> **Prompt**
Among the lines below, which ones contain the word "test"? Copy every such line.

> **Extracted data**
______________________________

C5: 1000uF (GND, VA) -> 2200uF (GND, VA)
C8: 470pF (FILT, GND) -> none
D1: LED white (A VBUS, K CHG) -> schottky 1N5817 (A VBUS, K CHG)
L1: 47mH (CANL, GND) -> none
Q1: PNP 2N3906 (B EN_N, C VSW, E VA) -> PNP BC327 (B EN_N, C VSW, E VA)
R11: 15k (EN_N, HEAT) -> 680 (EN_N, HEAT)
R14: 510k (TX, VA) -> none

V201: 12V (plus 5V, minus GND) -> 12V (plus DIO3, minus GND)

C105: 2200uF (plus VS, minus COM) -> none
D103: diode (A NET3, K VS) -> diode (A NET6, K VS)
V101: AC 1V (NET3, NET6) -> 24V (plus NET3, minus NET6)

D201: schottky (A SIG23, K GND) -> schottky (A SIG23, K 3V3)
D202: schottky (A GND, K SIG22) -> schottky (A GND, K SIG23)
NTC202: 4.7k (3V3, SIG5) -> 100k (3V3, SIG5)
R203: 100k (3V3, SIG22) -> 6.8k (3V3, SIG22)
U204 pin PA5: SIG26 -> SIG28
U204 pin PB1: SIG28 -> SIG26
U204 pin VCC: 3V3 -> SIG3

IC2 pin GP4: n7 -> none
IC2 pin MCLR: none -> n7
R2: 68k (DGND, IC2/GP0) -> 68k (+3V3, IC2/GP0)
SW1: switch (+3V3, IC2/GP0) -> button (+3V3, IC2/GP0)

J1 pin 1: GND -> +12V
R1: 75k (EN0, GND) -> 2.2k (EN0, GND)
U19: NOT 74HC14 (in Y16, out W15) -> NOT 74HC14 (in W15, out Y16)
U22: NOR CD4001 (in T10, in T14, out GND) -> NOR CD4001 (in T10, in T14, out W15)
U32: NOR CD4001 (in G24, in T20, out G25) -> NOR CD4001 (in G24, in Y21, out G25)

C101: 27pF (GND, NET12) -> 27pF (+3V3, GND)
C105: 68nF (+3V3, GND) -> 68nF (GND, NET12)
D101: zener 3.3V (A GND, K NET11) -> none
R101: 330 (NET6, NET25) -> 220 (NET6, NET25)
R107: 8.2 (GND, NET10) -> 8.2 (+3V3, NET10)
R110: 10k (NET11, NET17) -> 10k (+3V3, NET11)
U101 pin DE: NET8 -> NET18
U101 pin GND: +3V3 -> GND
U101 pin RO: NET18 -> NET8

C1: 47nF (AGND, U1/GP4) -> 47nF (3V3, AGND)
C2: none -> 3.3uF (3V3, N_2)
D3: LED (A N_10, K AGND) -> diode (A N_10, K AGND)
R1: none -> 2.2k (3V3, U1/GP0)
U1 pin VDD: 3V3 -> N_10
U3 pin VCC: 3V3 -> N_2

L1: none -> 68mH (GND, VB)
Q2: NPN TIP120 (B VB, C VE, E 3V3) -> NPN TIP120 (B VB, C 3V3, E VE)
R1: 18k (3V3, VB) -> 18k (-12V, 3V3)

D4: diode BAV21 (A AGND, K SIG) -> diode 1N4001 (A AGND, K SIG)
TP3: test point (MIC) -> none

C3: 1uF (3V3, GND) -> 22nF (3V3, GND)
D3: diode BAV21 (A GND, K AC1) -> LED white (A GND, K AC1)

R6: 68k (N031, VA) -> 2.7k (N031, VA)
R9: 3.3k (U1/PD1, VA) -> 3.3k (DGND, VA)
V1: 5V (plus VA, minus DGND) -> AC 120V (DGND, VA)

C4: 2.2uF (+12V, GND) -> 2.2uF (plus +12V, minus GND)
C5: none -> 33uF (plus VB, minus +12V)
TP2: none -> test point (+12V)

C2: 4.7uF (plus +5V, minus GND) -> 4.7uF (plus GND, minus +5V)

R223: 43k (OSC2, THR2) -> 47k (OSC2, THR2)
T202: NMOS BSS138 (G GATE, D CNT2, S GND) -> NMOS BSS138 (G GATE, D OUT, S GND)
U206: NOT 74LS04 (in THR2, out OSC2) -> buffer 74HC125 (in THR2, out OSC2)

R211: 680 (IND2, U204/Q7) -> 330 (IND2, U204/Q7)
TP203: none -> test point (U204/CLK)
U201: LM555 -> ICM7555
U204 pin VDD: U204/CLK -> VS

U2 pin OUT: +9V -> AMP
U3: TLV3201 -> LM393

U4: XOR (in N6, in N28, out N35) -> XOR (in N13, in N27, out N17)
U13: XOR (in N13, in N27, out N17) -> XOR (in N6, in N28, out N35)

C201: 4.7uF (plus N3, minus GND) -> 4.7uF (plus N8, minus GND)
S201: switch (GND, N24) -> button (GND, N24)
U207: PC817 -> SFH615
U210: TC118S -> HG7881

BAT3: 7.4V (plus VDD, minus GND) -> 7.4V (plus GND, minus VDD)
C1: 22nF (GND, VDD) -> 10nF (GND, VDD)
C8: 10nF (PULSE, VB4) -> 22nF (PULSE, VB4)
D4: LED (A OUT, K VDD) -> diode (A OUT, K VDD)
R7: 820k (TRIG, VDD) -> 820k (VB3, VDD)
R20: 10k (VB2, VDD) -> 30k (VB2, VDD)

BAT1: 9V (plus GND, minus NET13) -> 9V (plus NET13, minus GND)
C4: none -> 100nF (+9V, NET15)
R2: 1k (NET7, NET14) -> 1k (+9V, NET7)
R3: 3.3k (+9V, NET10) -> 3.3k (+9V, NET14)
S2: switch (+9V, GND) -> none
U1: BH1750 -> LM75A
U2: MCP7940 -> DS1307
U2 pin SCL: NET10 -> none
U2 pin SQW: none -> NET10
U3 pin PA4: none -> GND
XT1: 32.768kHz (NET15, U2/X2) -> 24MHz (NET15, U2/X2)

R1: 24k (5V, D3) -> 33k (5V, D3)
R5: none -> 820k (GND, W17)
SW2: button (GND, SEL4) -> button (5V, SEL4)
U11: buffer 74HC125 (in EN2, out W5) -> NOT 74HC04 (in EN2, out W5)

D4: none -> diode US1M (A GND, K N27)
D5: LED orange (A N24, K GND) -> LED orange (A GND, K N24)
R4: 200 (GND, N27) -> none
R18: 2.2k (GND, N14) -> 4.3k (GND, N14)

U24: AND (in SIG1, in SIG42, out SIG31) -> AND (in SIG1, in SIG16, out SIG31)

______________________________

> **Answer**
TP3: test point (MIC) -> none
TP2: none -> test point (+12V)
TP203: none -> test point (U204/CLK)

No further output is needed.